Activity: Reproduce verbatim the lines of the material below, starting at the line with "STEPPER pin IN2: 13 -> SDA" and ending at the line with "TOF3 pin SCL: D3 -> RX", both inclusive; skip the rest.

Task inputs:

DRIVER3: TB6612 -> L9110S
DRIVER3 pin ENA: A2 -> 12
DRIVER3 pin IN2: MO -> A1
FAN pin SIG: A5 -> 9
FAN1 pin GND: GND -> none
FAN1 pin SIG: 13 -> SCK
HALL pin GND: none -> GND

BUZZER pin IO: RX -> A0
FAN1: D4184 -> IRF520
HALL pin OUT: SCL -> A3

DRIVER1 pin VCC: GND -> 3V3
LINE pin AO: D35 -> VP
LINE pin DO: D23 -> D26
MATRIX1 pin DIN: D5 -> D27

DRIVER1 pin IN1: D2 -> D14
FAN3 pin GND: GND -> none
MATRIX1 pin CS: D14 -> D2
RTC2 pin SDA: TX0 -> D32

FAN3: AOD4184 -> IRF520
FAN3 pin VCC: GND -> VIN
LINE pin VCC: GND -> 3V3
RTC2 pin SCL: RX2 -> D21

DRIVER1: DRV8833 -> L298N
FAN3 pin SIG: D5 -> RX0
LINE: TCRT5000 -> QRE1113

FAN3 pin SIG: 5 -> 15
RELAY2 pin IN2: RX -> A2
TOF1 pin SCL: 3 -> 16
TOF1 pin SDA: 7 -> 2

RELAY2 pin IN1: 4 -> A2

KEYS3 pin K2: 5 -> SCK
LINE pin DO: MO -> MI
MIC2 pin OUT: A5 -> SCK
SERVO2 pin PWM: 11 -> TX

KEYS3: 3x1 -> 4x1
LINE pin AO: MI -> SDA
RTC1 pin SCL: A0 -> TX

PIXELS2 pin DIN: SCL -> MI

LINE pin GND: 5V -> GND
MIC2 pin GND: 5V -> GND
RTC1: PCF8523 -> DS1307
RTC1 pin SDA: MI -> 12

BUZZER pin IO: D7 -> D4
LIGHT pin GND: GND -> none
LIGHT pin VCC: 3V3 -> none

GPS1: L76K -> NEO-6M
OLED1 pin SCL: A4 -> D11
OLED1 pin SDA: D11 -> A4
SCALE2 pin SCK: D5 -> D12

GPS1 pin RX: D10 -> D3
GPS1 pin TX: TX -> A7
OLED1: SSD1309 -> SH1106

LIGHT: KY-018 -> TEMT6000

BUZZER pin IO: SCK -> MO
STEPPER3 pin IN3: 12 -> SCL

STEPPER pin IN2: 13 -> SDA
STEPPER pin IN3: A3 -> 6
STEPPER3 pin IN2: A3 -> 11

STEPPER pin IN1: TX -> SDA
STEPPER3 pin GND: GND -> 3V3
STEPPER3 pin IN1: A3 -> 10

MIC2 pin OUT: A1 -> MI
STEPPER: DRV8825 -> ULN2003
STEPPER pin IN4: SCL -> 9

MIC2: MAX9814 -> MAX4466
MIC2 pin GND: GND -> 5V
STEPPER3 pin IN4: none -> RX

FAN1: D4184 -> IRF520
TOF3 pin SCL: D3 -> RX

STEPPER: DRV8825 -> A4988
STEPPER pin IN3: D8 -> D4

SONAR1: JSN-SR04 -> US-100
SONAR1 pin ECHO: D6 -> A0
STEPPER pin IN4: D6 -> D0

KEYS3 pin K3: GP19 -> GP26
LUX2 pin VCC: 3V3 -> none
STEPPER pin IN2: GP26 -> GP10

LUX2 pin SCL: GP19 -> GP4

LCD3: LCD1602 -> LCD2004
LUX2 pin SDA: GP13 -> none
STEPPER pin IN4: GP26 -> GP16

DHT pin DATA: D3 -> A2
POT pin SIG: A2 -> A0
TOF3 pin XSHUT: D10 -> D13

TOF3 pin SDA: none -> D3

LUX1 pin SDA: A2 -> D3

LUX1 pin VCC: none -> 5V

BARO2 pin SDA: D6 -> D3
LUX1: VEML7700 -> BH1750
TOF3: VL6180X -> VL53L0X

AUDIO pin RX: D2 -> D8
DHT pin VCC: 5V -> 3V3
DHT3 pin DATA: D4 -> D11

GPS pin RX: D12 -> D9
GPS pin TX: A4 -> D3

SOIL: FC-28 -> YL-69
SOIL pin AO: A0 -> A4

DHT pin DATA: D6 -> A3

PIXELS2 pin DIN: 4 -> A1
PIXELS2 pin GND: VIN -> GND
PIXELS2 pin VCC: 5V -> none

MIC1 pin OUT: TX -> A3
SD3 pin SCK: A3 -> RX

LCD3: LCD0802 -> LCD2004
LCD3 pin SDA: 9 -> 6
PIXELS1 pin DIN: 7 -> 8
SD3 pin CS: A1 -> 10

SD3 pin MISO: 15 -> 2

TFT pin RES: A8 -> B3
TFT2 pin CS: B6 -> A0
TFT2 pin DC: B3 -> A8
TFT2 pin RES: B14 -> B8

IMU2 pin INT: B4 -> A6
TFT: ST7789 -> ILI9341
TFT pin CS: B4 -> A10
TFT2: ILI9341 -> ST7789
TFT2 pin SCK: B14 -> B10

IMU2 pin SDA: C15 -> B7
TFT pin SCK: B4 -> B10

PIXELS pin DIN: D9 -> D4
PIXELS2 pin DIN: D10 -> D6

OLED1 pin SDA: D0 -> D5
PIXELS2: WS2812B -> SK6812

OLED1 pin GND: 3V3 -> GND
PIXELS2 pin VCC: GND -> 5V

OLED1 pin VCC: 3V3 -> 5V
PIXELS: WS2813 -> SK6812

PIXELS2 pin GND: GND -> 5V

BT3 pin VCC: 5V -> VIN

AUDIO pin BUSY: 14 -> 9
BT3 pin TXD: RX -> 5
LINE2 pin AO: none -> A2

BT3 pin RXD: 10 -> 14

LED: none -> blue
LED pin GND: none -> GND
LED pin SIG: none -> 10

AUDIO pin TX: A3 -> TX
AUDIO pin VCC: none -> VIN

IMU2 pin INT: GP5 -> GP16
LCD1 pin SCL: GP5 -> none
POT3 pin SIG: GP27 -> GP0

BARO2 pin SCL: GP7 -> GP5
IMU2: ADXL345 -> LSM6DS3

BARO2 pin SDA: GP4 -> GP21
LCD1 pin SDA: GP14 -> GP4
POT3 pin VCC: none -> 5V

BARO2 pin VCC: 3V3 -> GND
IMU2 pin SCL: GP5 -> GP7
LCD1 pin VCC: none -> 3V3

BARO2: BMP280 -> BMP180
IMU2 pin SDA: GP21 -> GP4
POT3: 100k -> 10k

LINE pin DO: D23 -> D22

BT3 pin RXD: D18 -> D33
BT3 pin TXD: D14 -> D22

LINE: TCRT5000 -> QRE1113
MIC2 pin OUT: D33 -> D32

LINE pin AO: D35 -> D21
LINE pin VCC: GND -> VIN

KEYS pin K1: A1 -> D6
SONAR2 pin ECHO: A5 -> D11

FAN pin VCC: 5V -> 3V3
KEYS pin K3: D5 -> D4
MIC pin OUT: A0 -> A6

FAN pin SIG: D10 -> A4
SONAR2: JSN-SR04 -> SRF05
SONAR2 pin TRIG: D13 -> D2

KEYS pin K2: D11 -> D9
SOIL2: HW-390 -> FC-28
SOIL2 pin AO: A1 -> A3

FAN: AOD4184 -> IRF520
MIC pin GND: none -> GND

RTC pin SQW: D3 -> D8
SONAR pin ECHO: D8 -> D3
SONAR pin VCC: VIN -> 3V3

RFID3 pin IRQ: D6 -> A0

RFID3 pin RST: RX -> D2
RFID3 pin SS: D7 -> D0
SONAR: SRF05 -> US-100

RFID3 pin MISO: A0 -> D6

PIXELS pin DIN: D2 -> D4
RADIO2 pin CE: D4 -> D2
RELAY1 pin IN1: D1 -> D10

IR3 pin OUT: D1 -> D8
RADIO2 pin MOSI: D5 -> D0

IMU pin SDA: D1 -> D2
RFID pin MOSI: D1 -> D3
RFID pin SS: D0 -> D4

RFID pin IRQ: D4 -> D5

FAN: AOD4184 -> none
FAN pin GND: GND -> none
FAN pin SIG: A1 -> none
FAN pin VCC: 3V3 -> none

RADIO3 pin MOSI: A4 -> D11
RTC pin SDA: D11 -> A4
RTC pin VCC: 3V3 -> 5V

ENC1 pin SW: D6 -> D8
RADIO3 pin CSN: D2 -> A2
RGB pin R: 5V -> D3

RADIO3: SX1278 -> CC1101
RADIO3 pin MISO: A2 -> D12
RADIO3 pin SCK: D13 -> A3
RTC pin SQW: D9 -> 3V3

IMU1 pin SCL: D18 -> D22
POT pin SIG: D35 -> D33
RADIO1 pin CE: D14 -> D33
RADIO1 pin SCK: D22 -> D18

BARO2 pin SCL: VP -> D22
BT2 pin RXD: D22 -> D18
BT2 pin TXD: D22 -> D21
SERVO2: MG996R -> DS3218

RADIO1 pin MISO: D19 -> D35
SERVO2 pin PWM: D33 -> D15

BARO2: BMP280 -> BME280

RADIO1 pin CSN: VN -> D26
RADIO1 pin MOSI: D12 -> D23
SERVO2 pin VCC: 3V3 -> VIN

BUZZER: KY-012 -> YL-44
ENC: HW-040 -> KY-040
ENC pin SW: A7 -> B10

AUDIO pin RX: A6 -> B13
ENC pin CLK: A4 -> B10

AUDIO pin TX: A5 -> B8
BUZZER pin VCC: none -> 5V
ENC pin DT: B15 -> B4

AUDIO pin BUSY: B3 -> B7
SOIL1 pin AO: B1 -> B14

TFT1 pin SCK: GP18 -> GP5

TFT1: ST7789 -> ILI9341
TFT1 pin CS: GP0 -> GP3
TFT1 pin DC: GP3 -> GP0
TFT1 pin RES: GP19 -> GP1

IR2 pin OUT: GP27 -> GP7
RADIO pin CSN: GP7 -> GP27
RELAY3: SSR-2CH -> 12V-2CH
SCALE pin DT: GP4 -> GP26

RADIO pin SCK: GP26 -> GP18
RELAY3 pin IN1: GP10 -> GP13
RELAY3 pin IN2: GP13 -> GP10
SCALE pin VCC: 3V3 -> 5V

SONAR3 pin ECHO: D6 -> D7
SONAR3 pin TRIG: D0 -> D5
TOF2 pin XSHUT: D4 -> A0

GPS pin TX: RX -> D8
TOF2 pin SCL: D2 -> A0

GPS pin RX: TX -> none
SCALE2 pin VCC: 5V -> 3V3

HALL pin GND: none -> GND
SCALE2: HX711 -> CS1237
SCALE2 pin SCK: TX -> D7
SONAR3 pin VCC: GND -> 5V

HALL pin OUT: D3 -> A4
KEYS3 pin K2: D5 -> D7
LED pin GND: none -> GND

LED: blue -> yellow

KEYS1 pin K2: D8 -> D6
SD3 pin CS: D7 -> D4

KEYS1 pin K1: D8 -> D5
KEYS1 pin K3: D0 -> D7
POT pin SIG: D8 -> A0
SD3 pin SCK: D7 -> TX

Problem solution:
STEPPER pin IN2: 13 -> SDA
STEPPER pin IN3: A3 -> 6
STEPPER3 pin IN2: A3 -> 11

STEPPER pin IN1: TX -> SDA
STEPPER3 pin GND: GND -> 3V3
STEPPER3 pin IN1: A3 -> 10

MIC2 pin OUT: A1 -> MI
STEPPER: DRV8825 -> ULN2003
STEPPER pin IN4: SCL -> 9

MIC2: MAX9814 -> MAX4466
MIC2 pin GND: GND -> 5V
STEPPER3 pin IN4: none -> RX

FAN1: D4184 -> IRF520
TOF3 pin SCL: D3 -> RX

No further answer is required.